- **PROBLEM STATEMENT**
Look through the data below. Collect every line where the word "minus" occurs.

- **PROVIDED DATA**
• • • • •
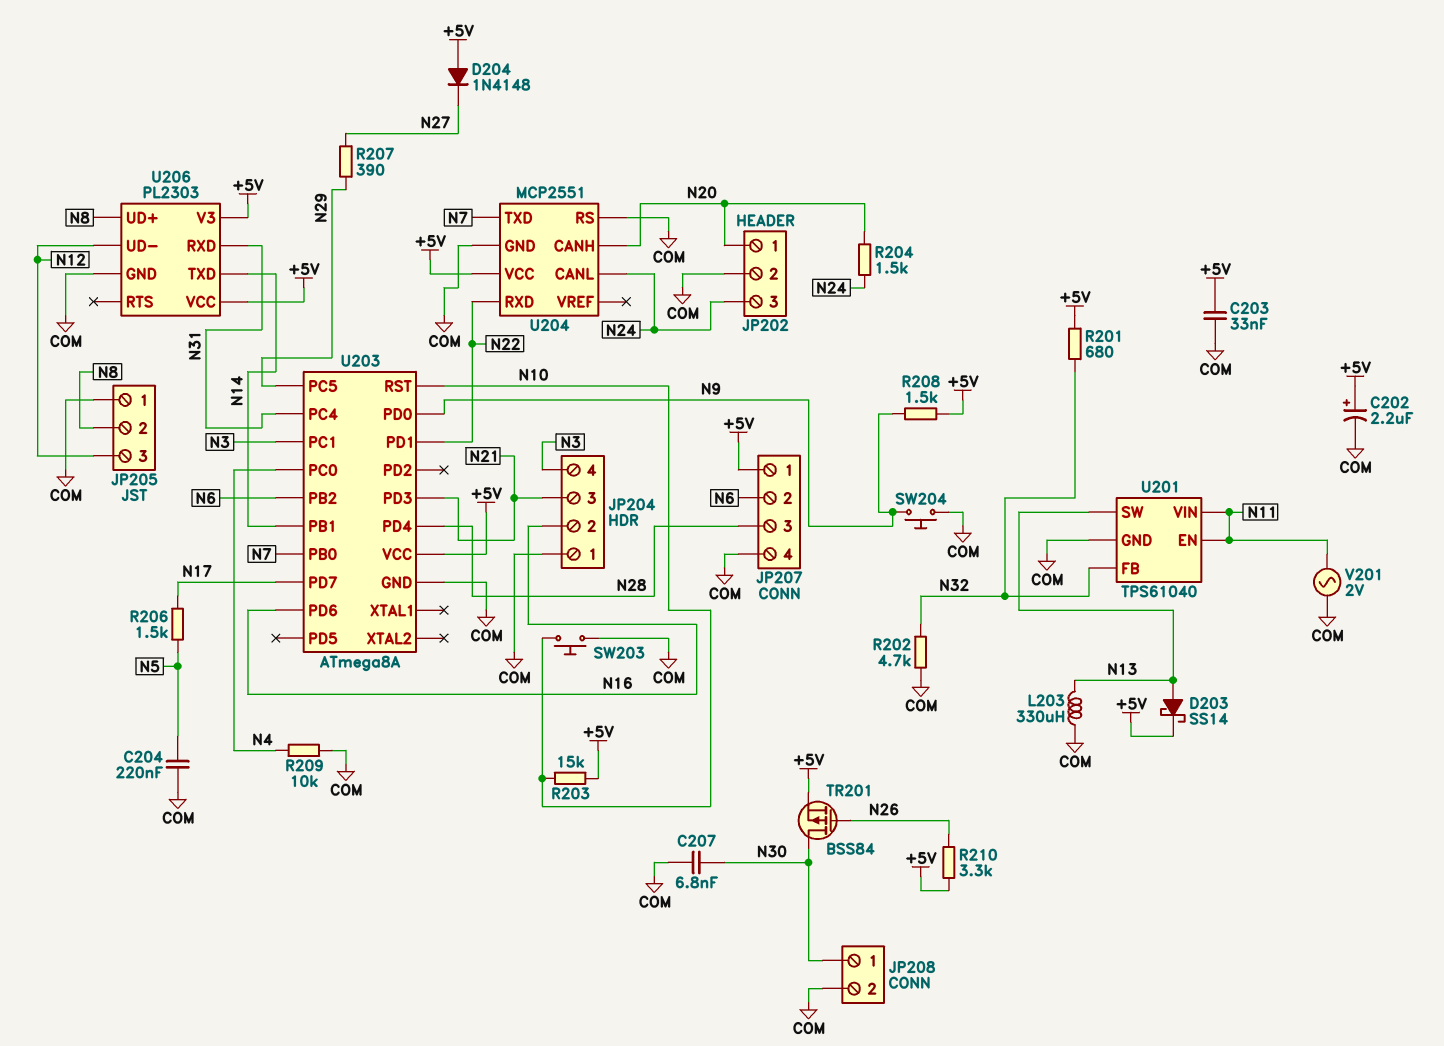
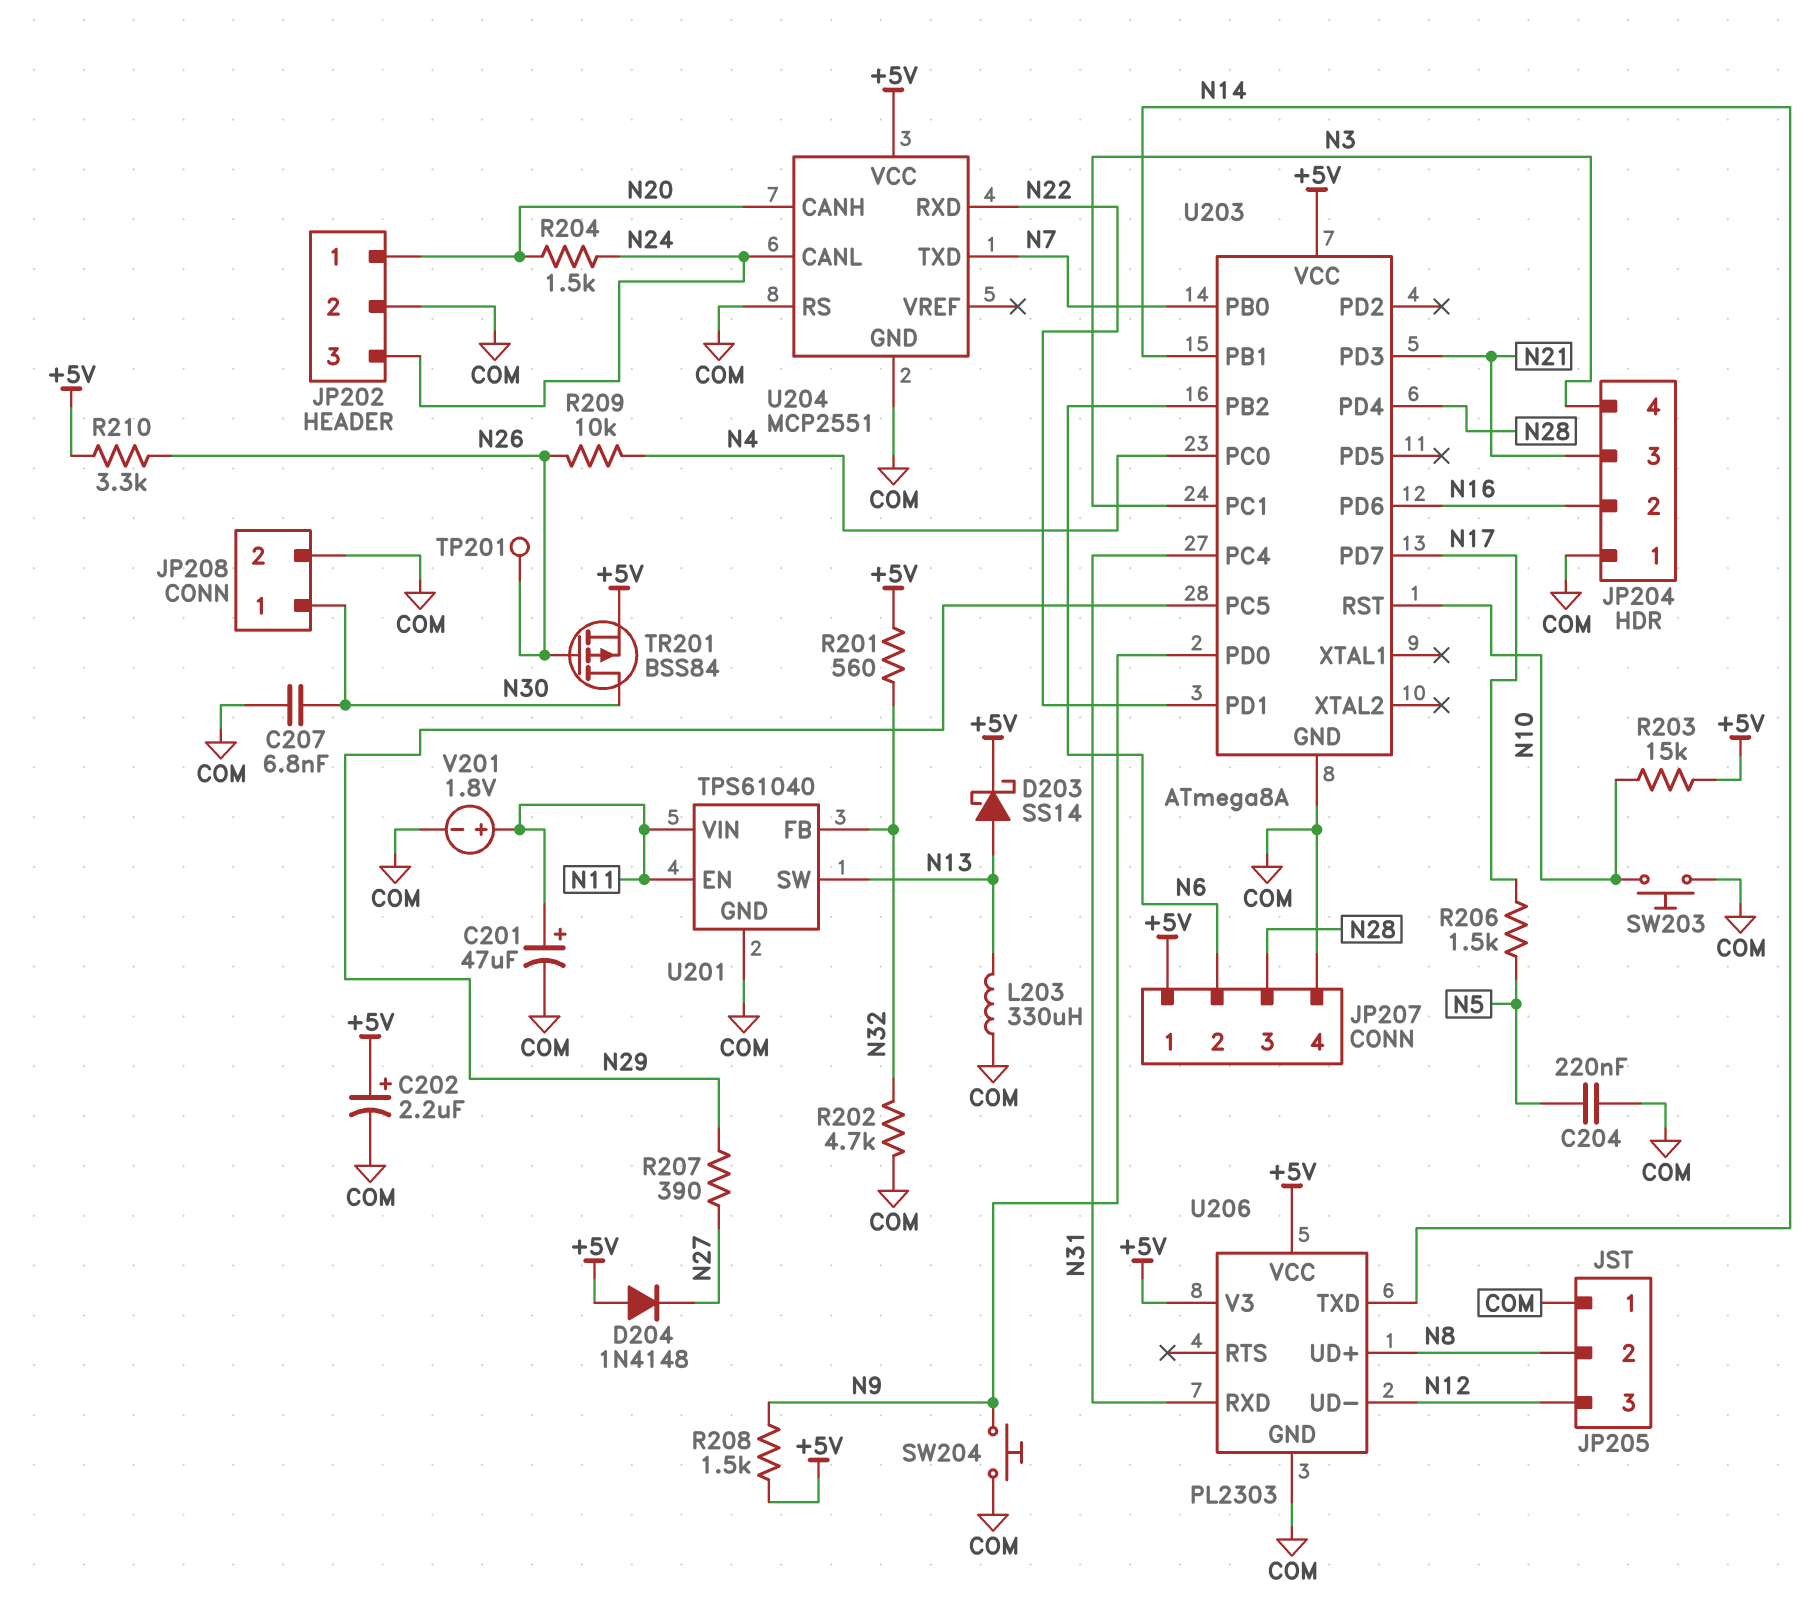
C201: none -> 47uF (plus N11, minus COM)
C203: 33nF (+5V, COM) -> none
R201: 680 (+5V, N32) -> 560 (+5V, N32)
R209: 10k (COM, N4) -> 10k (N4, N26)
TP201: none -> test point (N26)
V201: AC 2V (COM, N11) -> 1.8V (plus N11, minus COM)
• • • • •
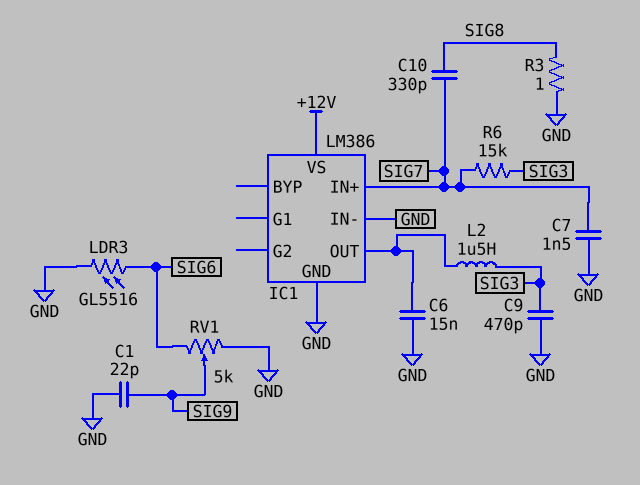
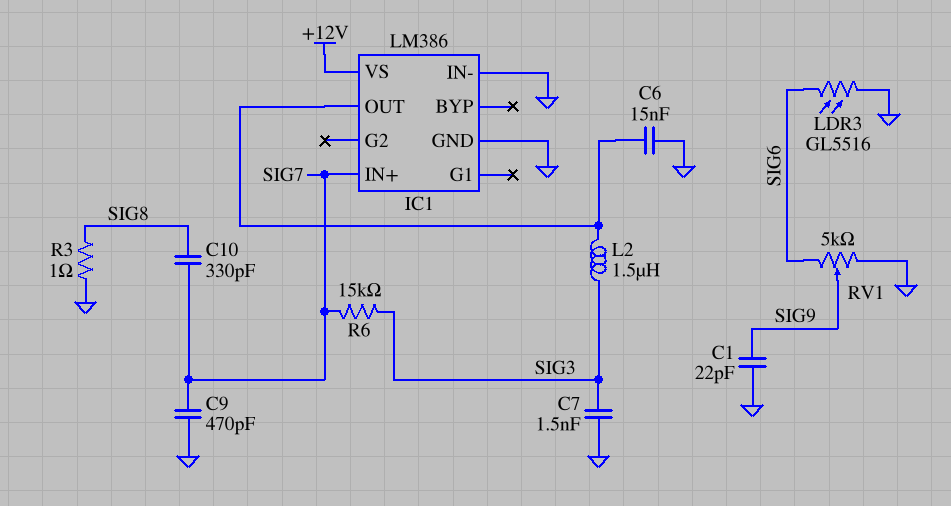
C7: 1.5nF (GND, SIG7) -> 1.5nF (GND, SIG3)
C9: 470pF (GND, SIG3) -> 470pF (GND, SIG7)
• • • • •
- **ANSWER SECTION**
C201: none -> 47uF (plus N11, minus COM)
V201: AC 2V (COM, N11) -> 1.8V (plus N11, minus COM)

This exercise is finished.